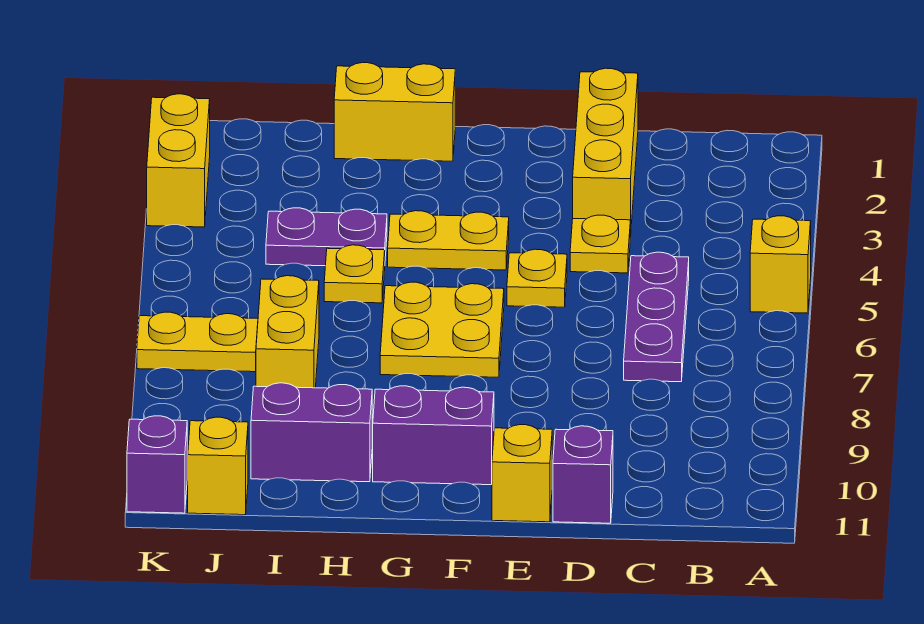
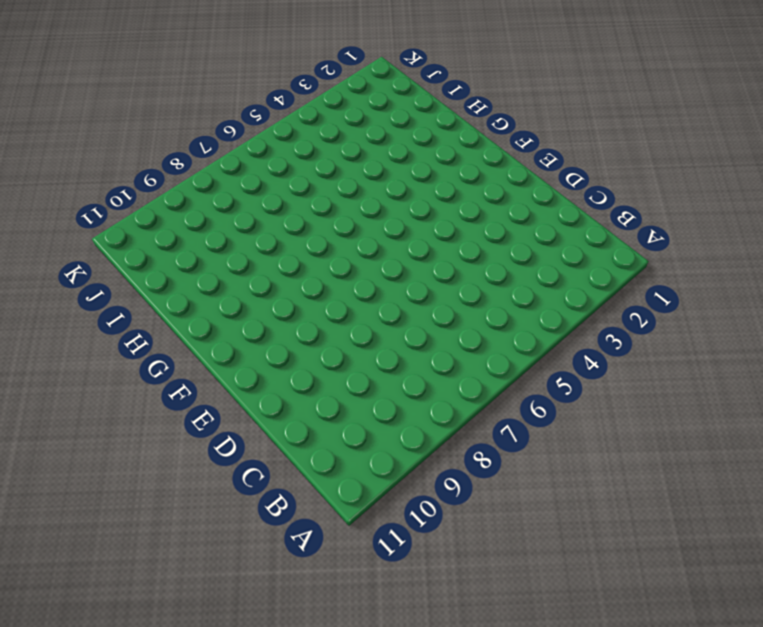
none -> yellow brick A5 level 1
none -> purple plate C5:C7 level 1
none -> yellow brick D1:D3 level 1

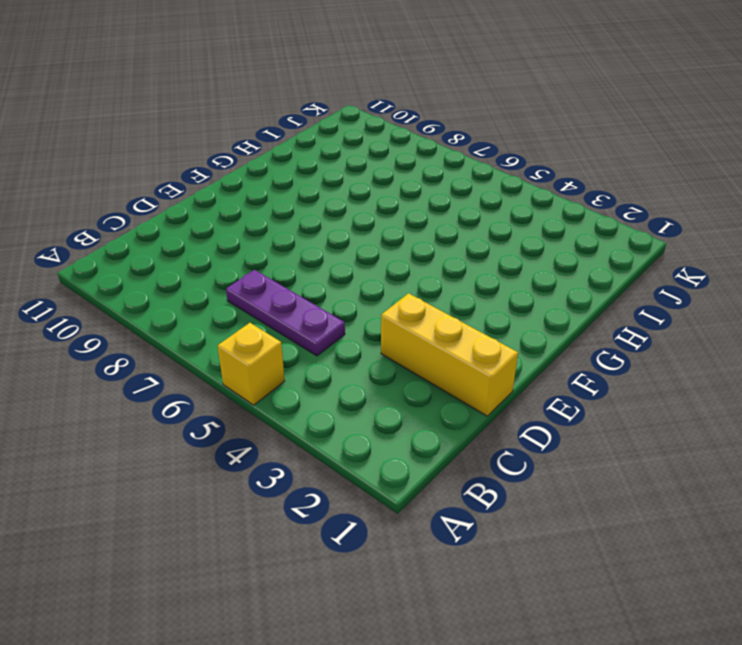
none -> yellow plate D4 level 1
none -> purple brick D11 level 1
none -> yellow plate E5 level 1

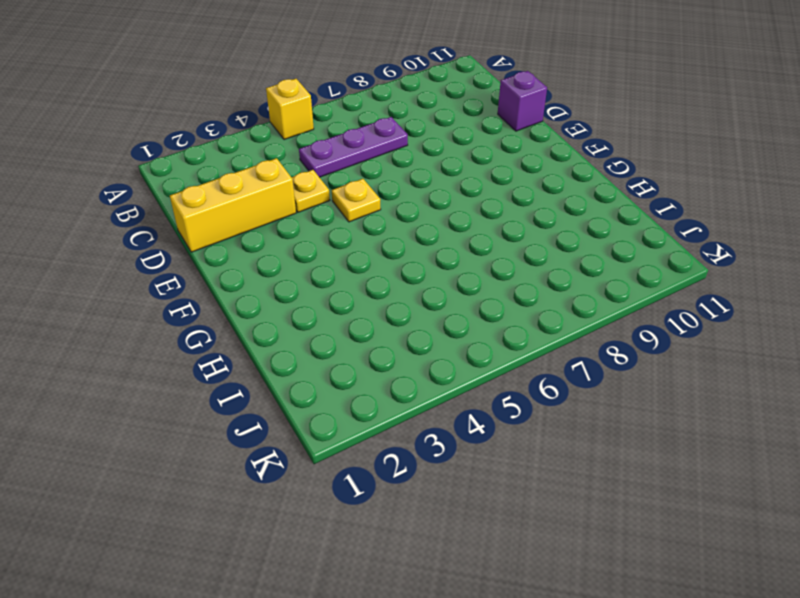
none -> yellow brick E11 level 1
none -> yellow plate F4:G4 level 1
none -> yellow plate F6:G7 level 1

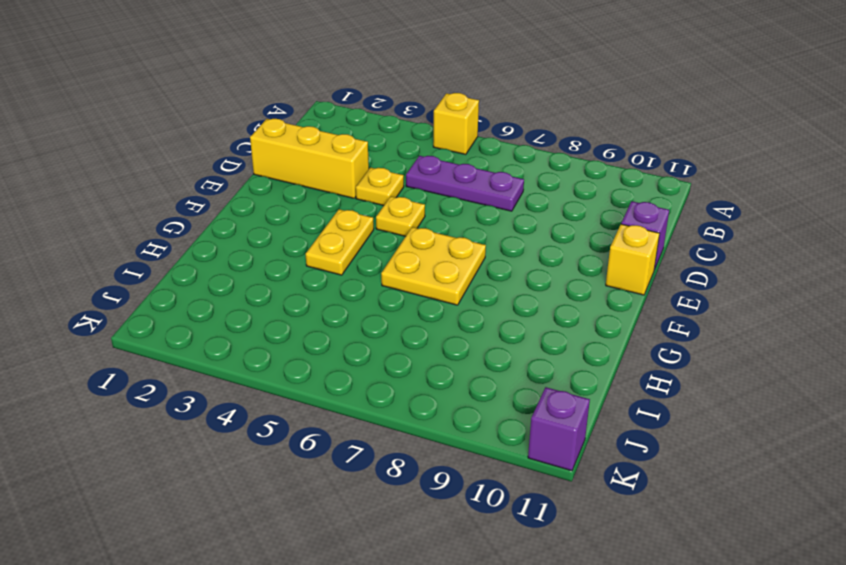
none -> purple brick F10:G10 level 1
none -> yellow brick G1:H1 level 1
none -> purple plate H4:I4 level 1

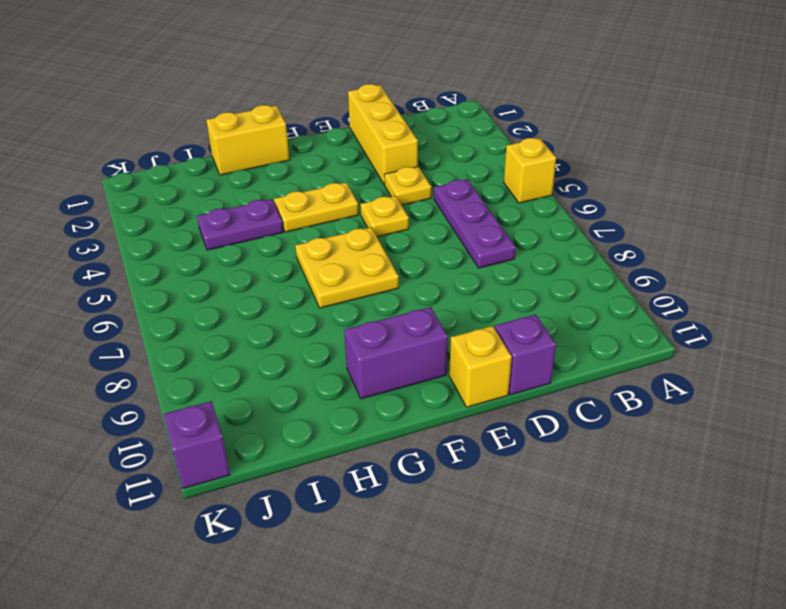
none -> yellow plate H5 level 1
none -> purple brick H10:I10 level 1
none -> yellow brick I7:I8 level 1

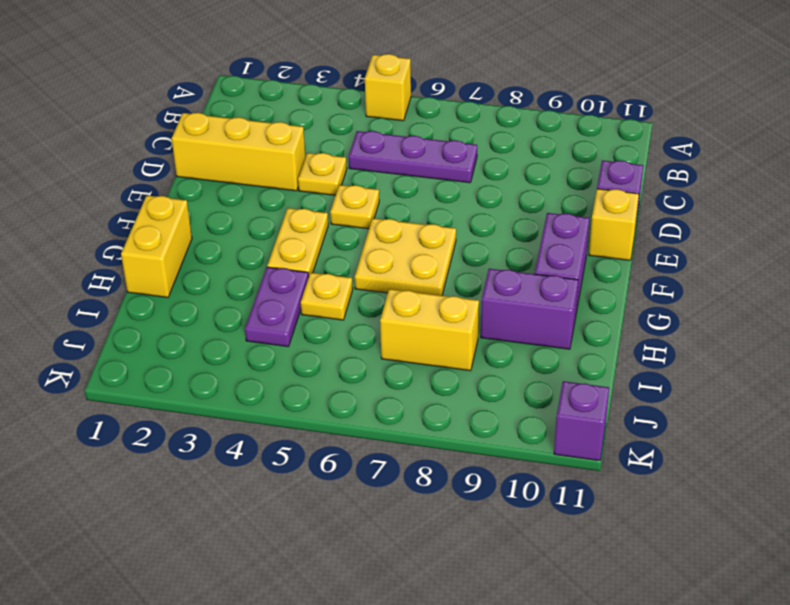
purple brick H9:H10 level 1 -> purple brick H10:I10 level 1
none -> yellow plate J7:K7 level 1
none -> yellow brick J11 level 1
none -> yellow brick K2:K3 level 1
:::::
TASK DIRECTIONS: The entries are to be restated word for word, with pictures omitted.

EXERCISE RESPONSE:
none -> yellow brick A5 level 1
none -> purple plate C5:C7 level 1
none -> yellow brick D1:D3 level 1

none -> yellow plate D4 level 1
none -> purple brick D11 level 1
none -> yellow plate E5 level 1

none -> yellow brick E11 level 1
none -> yellow plate F4:G4 level 1
none -> yellow plate F6:G7 level 1

none -> purple brick F10:G10 level 1
none -> yellow brick G1:H1 level 1
none -> purple plate H4:I4 level 1

none -> yellow plate H5 level 1
none -> purple brick H10:I10 level 1
none -> yellow brick I7:I8 level 1

purple brick H9:H10 level 1 -> purple brick H10:I10 level 1
none -> yellow plate J7:K7 level 1
none -> yellow brick J11 level 1
none -> yellow brick K2:K3 level 1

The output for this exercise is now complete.